**The input**
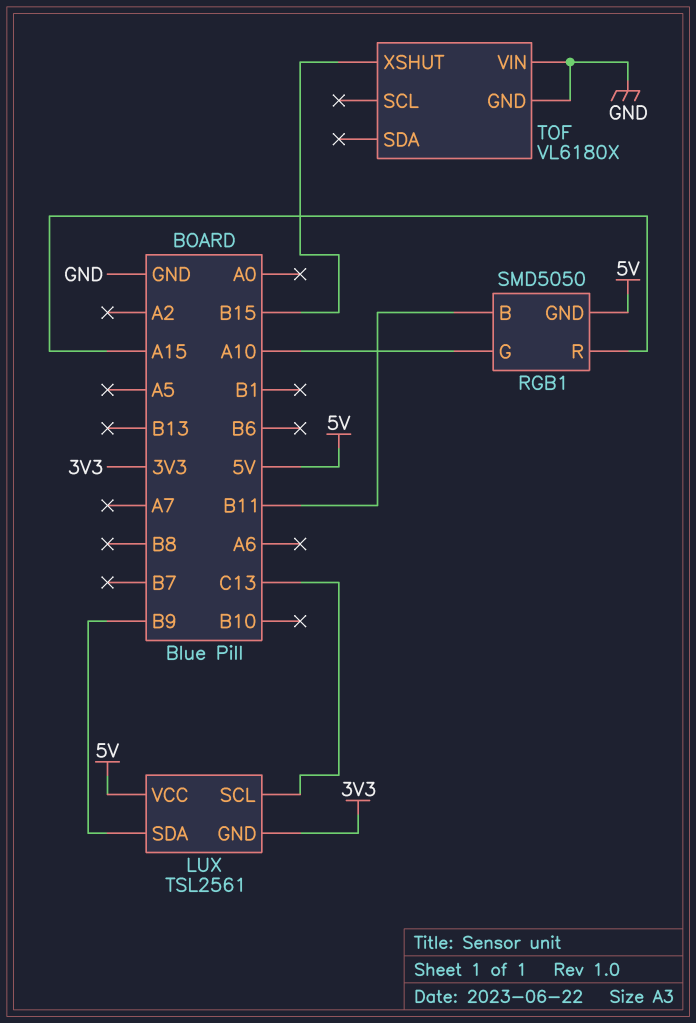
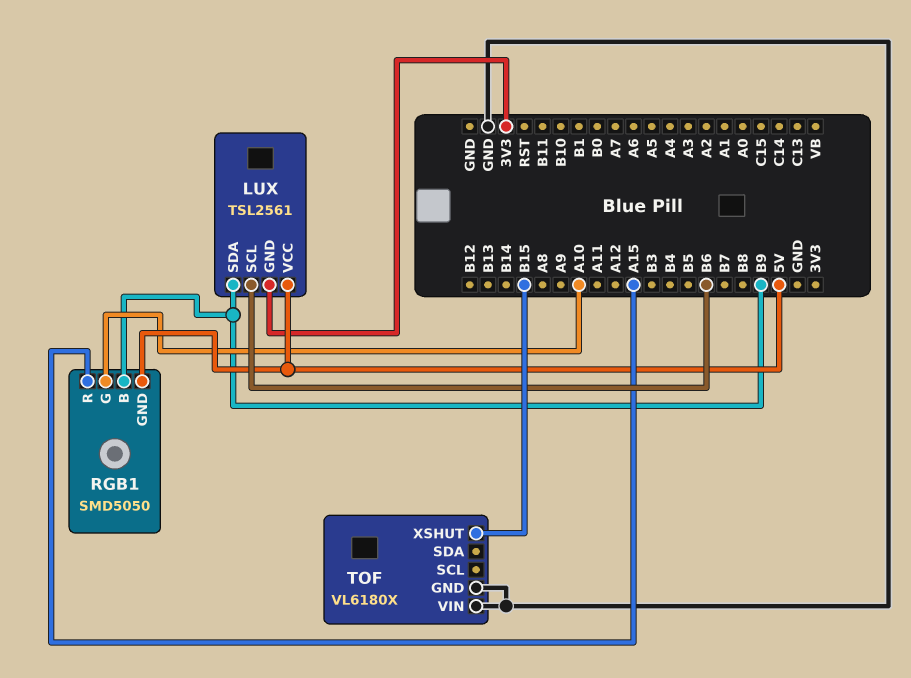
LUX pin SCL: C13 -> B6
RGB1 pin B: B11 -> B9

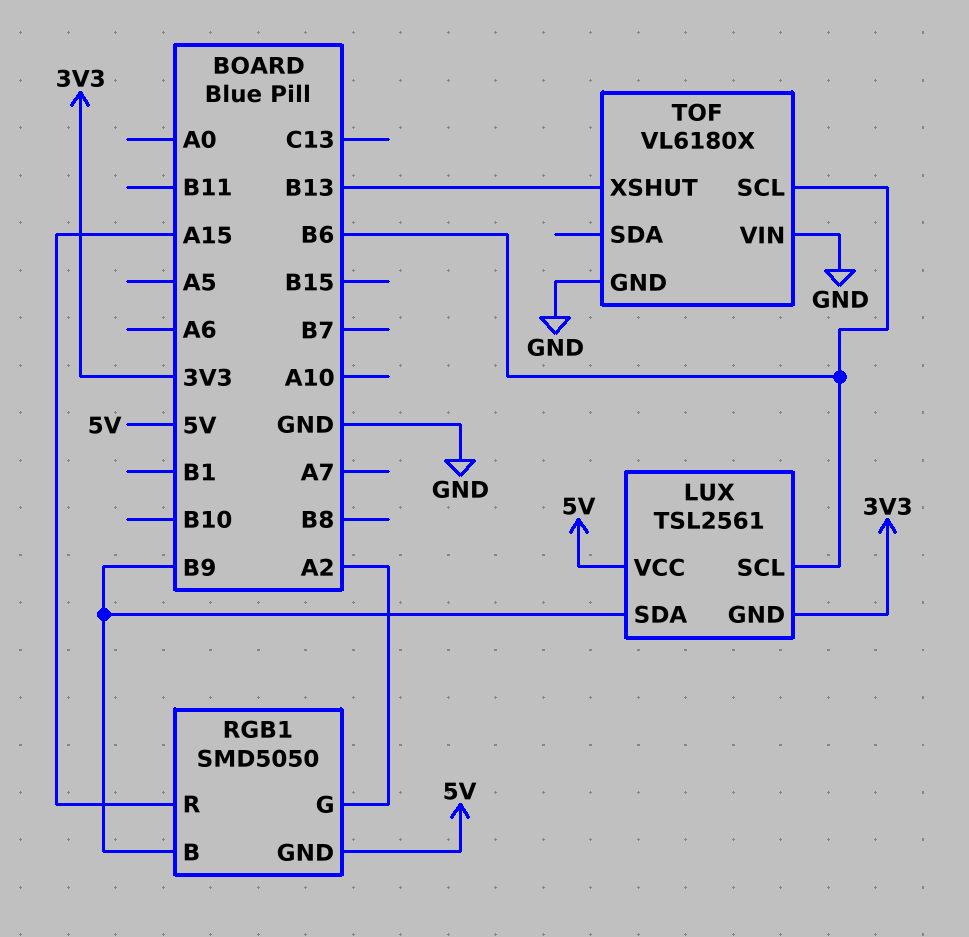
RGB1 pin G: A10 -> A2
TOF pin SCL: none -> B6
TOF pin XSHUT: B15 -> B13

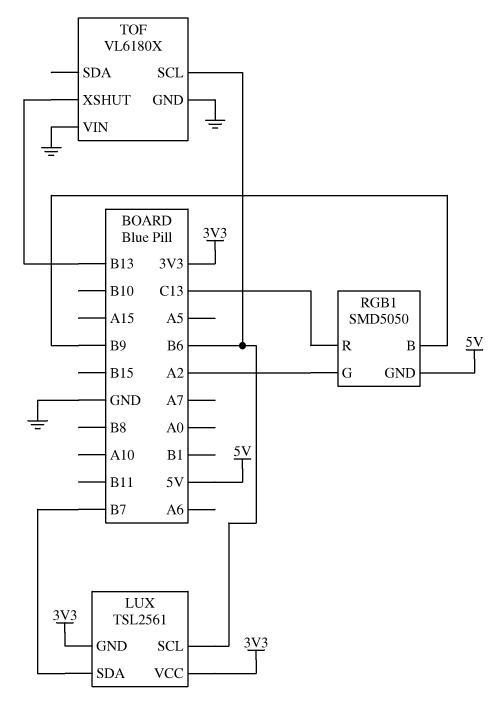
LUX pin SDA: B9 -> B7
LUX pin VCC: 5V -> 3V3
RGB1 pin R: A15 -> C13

**Problem description**
All entries should be restated word for word; no images belong in the copy.

**Response for this exercise**
LUX pin SCL: C13 -> B6
RGB1 pin B: B11 -> B9

RGB1 pin G: A10 -> A2
TOF pin SCL: none -> B6
TOF pin XSHUT: B15 -> B13

LUX pin SDA: B9 -> B7
LUX pin VCC: 5V -> 3V3
RGB1 pin R: A15 -> C13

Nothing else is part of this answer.